Say how many lines in the material below include "camera". The answer is the number alone.
------------------------------------------------------------------------
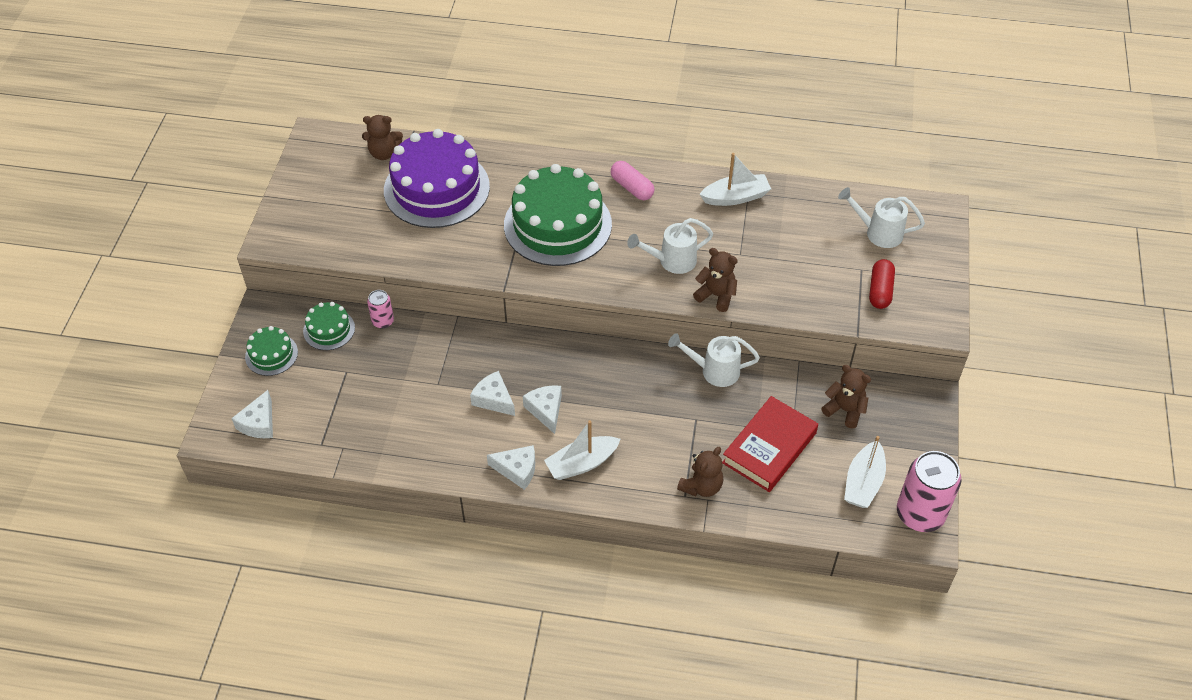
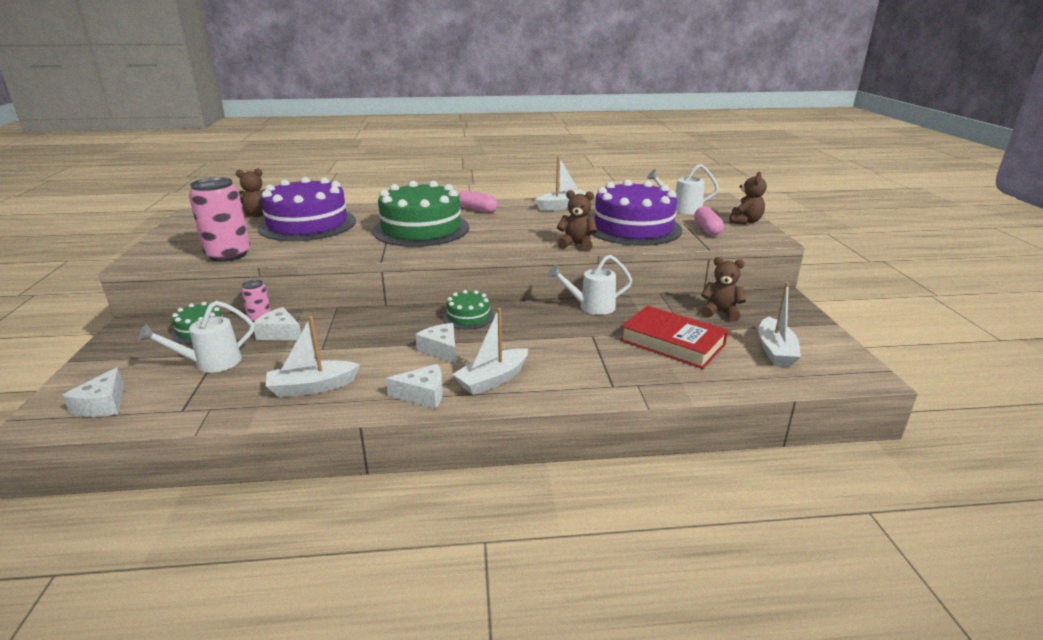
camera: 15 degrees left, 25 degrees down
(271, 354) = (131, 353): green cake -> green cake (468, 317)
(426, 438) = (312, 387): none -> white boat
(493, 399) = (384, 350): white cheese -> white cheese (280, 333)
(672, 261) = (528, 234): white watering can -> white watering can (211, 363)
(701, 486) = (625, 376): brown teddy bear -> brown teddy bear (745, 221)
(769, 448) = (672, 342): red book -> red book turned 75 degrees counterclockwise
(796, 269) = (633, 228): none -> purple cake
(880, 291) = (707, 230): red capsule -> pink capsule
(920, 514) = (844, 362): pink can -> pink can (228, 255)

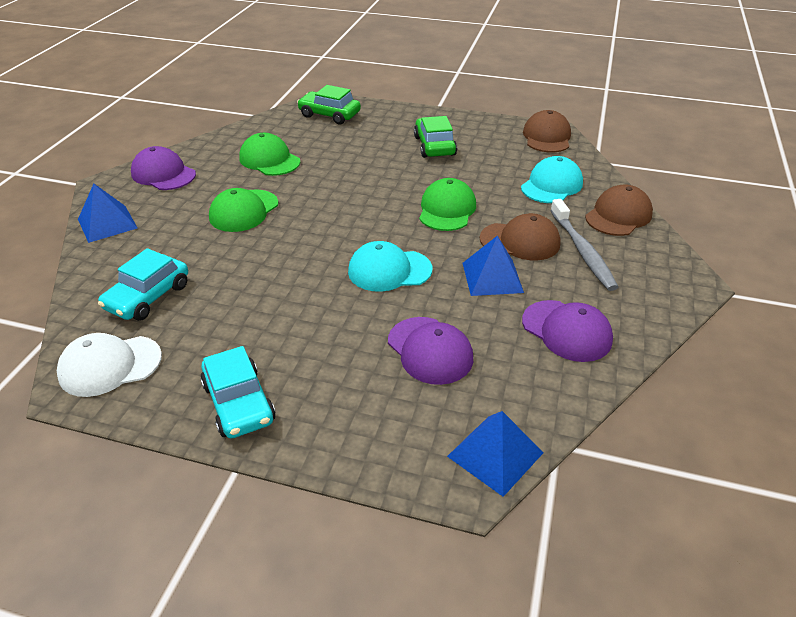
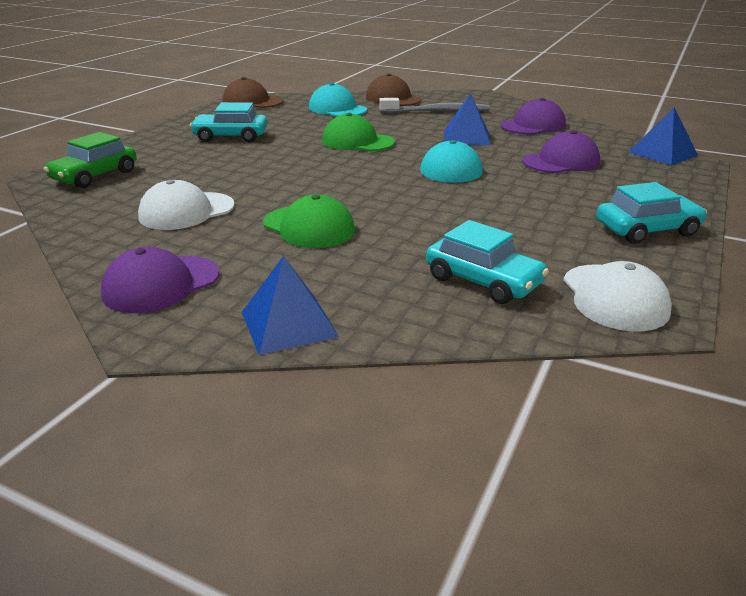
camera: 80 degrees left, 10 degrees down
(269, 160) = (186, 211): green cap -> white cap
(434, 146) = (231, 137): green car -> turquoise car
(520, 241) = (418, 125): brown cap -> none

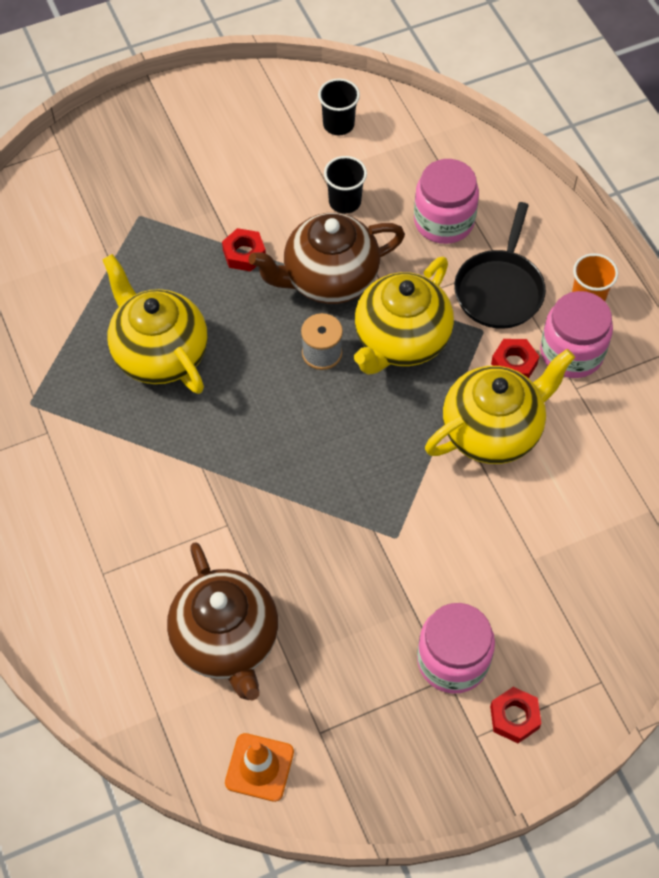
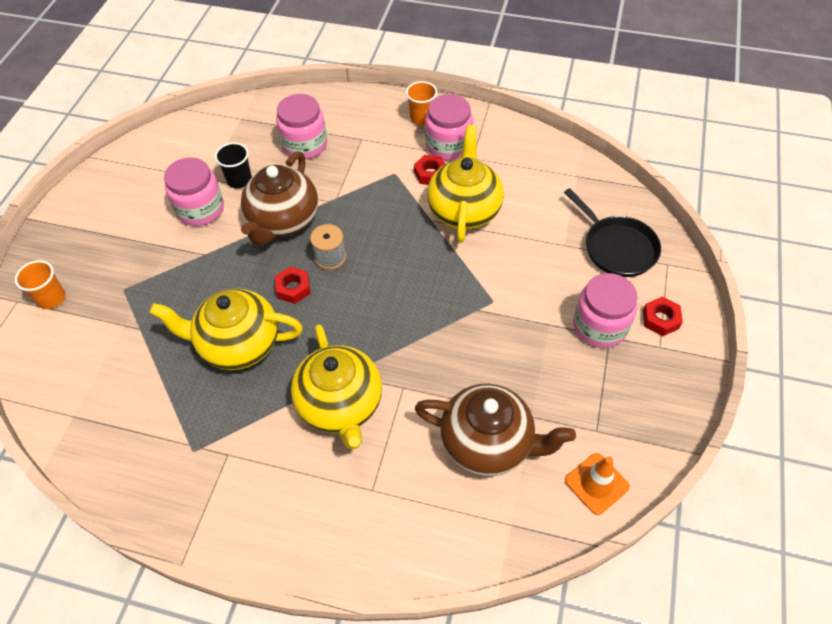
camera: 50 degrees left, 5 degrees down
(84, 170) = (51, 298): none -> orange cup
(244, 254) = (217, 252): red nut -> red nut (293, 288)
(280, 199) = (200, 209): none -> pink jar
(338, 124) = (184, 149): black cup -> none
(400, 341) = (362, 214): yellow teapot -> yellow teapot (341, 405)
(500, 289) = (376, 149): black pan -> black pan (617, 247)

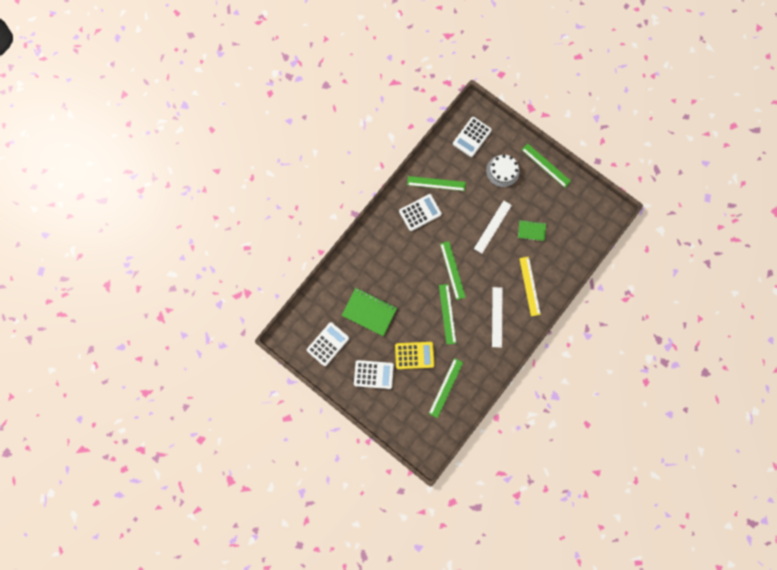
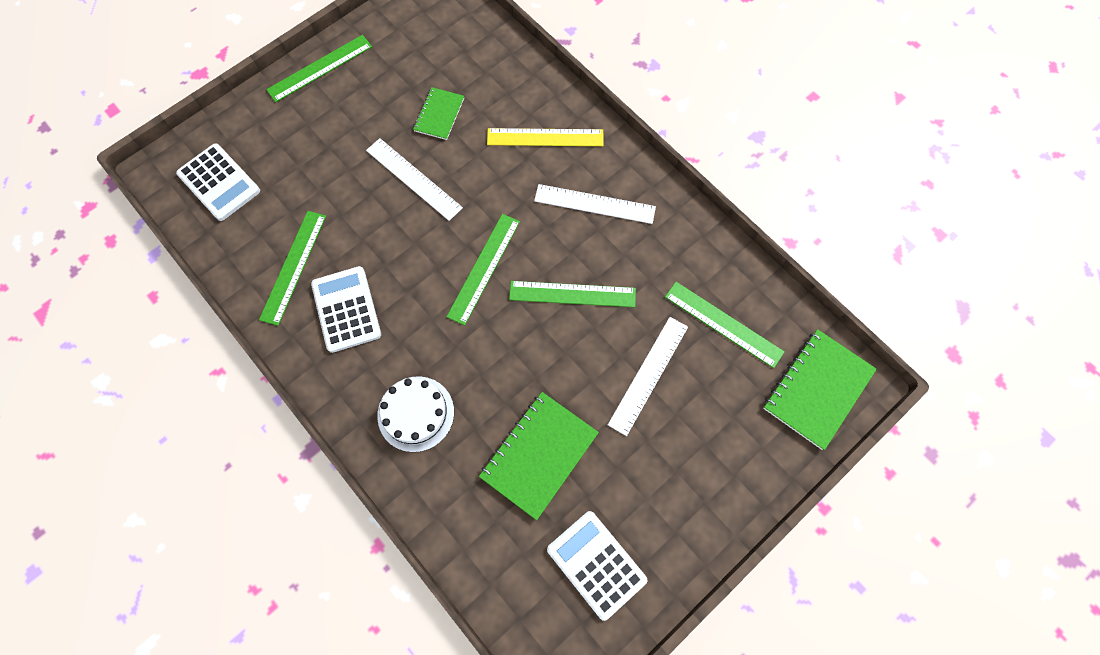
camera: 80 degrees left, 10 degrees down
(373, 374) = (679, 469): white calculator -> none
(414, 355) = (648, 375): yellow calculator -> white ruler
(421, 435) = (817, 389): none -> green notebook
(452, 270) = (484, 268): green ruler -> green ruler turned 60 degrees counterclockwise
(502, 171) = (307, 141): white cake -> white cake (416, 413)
------------------------------------------------------------------------
Answer to the problem:
4